## TO DO
Exactly the lines below from the one with "R3: 1.2k (CNT, DRV) -> 1k (CNT, DRV)" up to and including the one with "U2 pin INH: DRV -> GND" make up the answer, with nothing else added.

## DATA SUPPLIED
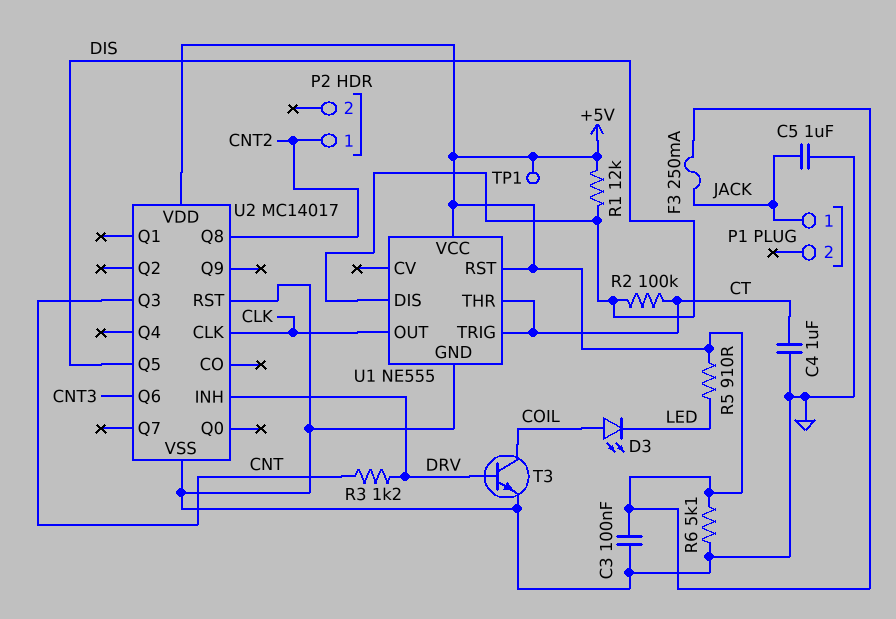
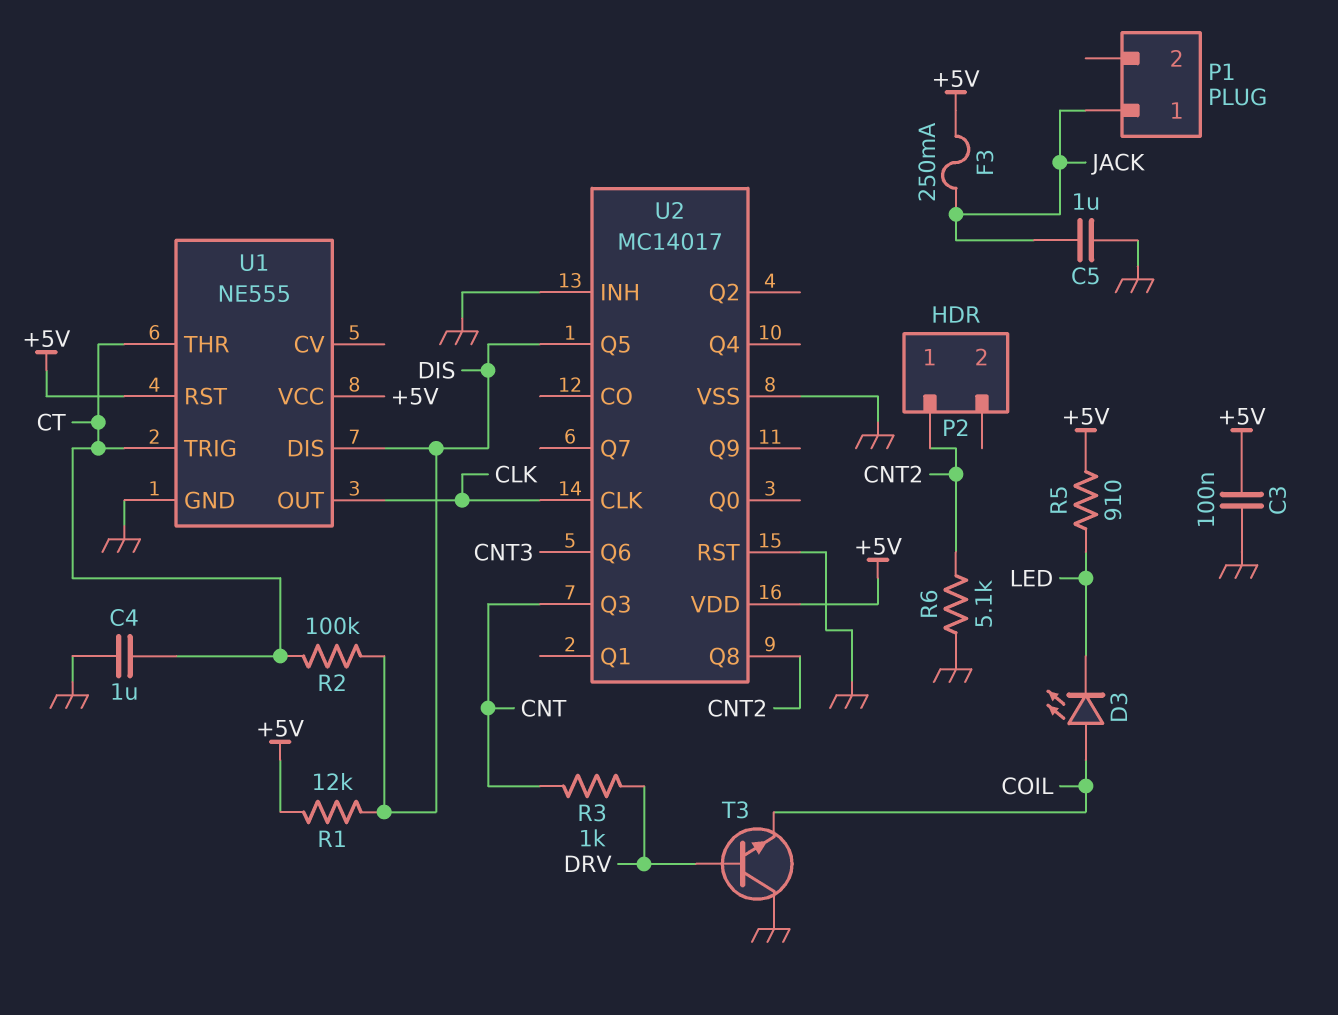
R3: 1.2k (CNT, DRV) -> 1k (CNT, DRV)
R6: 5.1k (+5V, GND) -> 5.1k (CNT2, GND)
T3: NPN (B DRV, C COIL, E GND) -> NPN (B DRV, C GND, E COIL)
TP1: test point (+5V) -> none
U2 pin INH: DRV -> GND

* * *

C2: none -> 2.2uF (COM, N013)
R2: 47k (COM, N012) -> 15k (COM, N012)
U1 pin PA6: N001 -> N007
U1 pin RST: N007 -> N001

## RESULT OF THE EXERCISE
R3: 1.2k (CNT, DRV) -> 1k (CNT, DRV)
R6: 5.1k (+5V, GND) -> 5.1k (CNT2, GND)
T3: NPN (B DRV, C COIL, E GND) -> NPN (B DRV, C GND, E COIL)
TP1: test point (+5V) -> none
U2 pin INH: DRV -> GND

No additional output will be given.